_DATA PROVIDED_
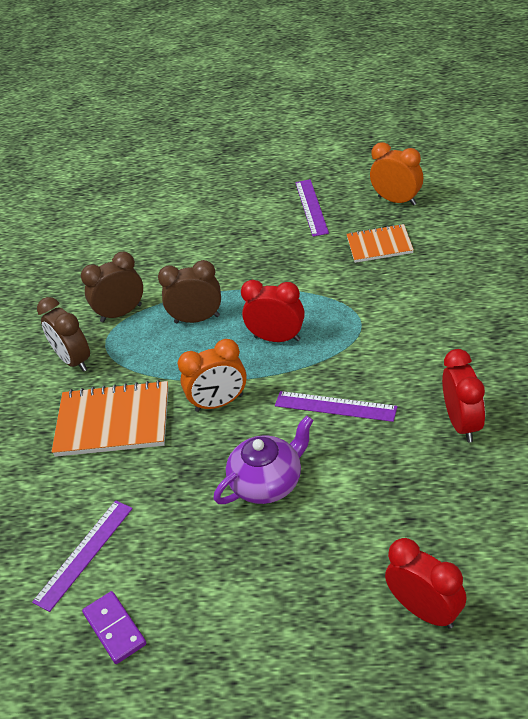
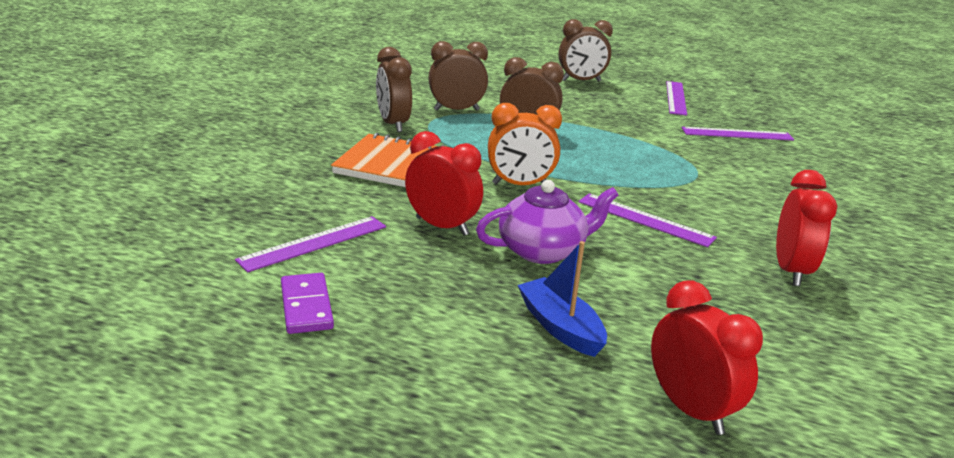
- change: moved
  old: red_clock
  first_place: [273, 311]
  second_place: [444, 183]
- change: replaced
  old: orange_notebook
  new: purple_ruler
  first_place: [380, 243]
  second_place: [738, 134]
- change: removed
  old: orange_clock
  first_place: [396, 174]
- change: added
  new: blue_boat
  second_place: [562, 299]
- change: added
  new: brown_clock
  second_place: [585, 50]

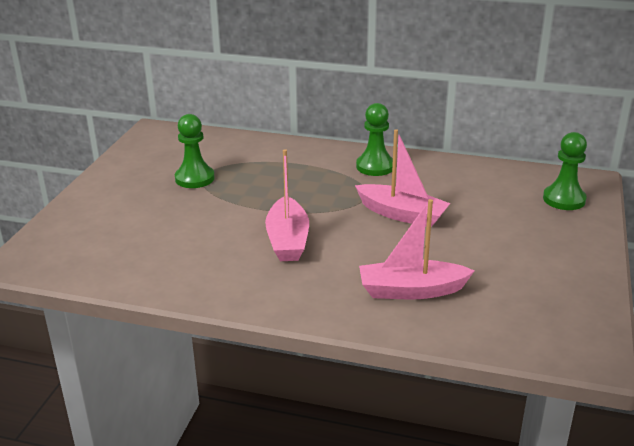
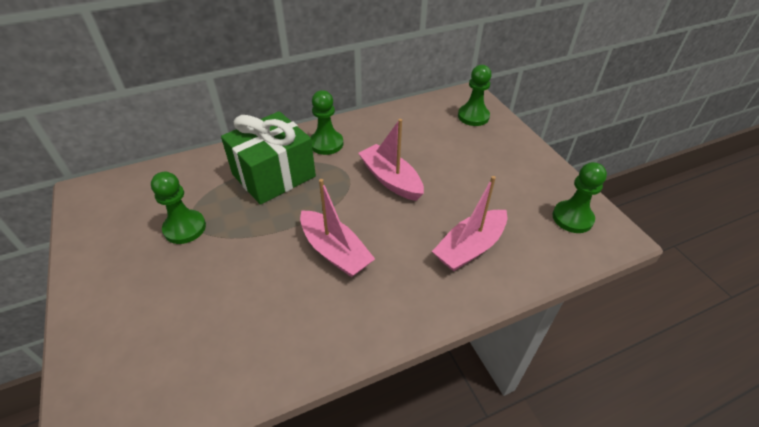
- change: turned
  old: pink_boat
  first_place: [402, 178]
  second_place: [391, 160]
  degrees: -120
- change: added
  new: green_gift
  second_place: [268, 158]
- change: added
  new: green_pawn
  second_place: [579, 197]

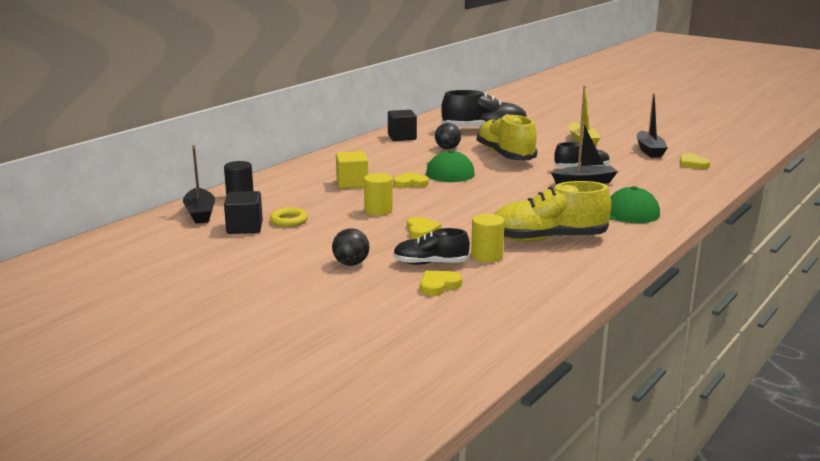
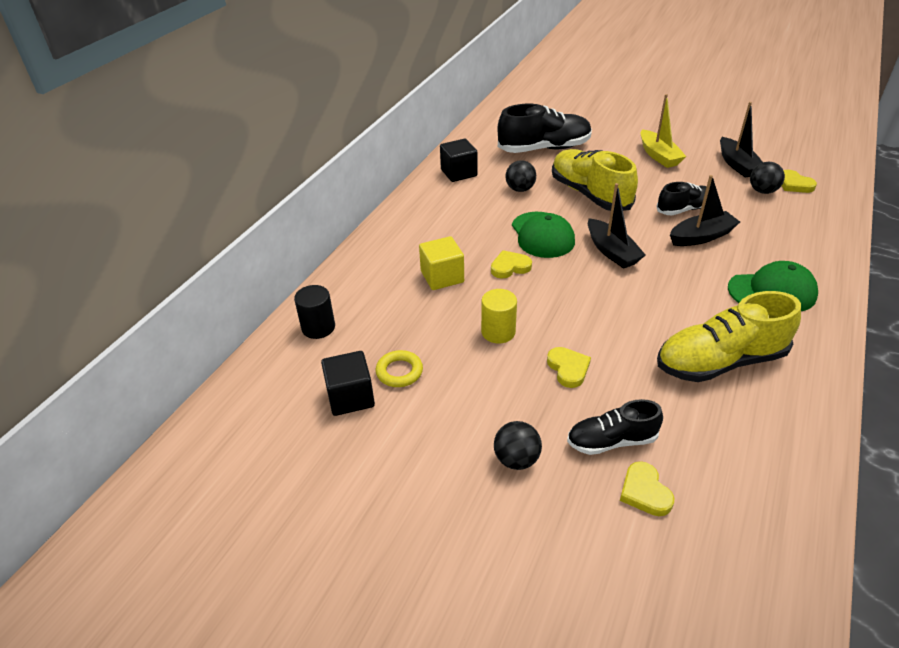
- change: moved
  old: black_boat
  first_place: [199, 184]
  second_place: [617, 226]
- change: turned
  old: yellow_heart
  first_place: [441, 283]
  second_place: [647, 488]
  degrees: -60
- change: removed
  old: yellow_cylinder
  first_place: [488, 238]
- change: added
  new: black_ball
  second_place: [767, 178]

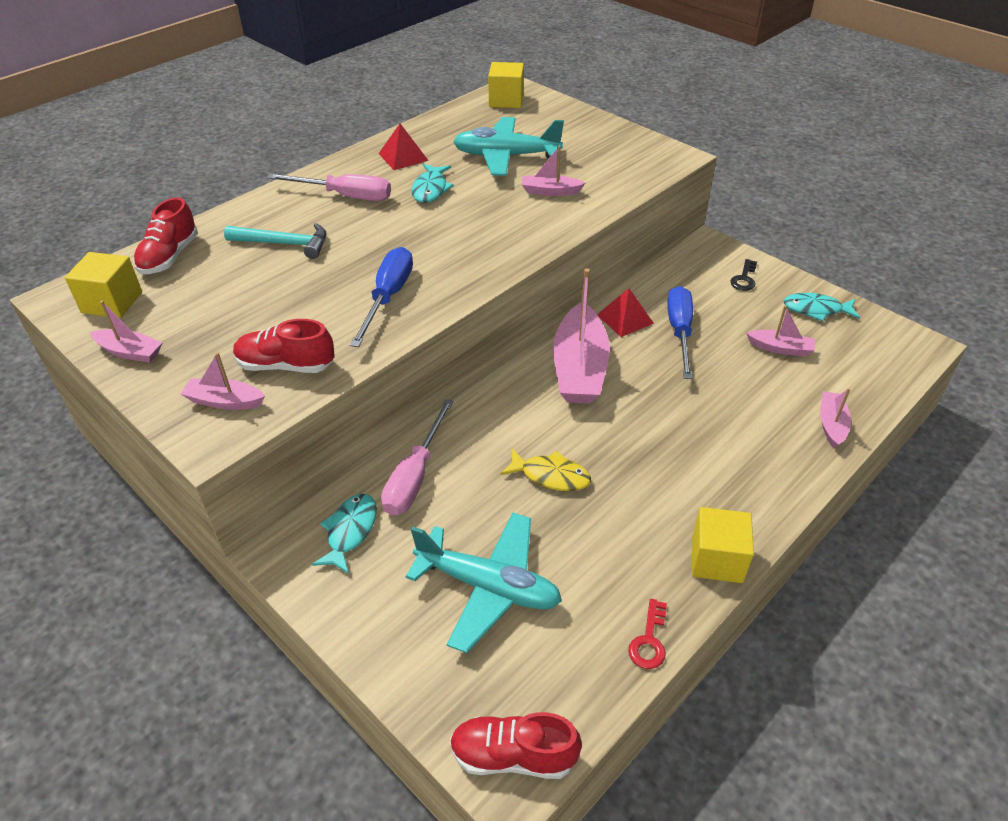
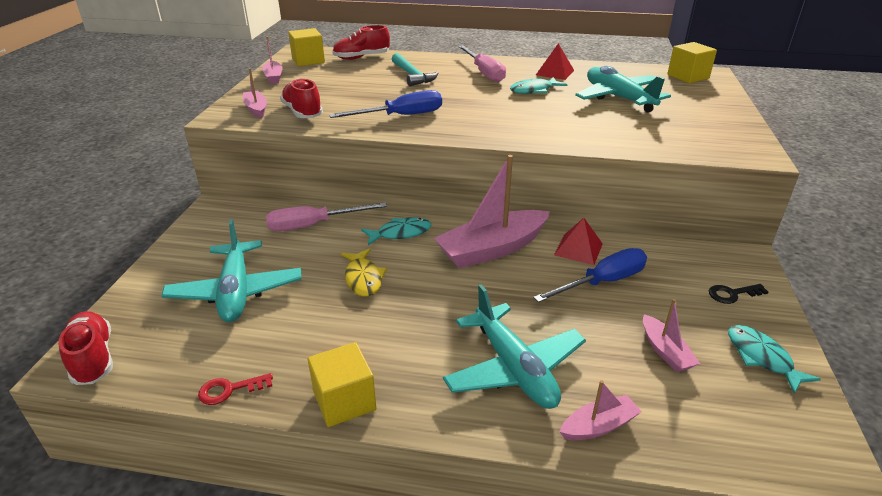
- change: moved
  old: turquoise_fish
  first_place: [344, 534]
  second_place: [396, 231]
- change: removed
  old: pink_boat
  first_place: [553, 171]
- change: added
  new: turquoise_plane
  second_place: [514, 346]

_EXERCISE BRIEF_
Each record above needs to be transcribed word for word, with its pictures omitted.

_ANSWER BOX_
- change: moved
  old: red_clock
  first_place: [273, 311]
  second_place: [444, 183]
- change: replaced
  old: orange_notebook
  new: purple_ruler
  first_place: [380, 243]
  second_place: [738, 134]
- change: removed
  old: orange_clock
  first_place: [396, 174]
- change: added
  new: blue_boat
  second_place: [562, 299]
- change: added
  new: brown_clock
  second_place: [585, 50]

- change: turned
  old: pink_boat
  first_place: [402, 178]
  second_place: [391, 160]
  degrees: -120
- change: added
  new: green_gift
  second_place: [268, 158]
- change: added
  new: green_pawn
  second_place: [579, 197]

- change: moved
  old: black_boat
  first_place: [199, 184]
  second_place: [617, 226]
- change: turned
  old: yellow_heart
  first_place: [441, 283]
  second_place: [647, 488]
  degrees: -60
- change: removed
  old: yellow_cylinder
  first_place: [488, 238]
- change: added
  new: black_ball
  second_place: [767, 178]

- change: moved
  old: turquoise_fish
  first_place: [344, 534]
  second_place: [396, 231]
- change: removed
  old: pink_boat
  first_place: [553, 171]
- change: added
  new: turquoise_plane
  second_place: [514, 346]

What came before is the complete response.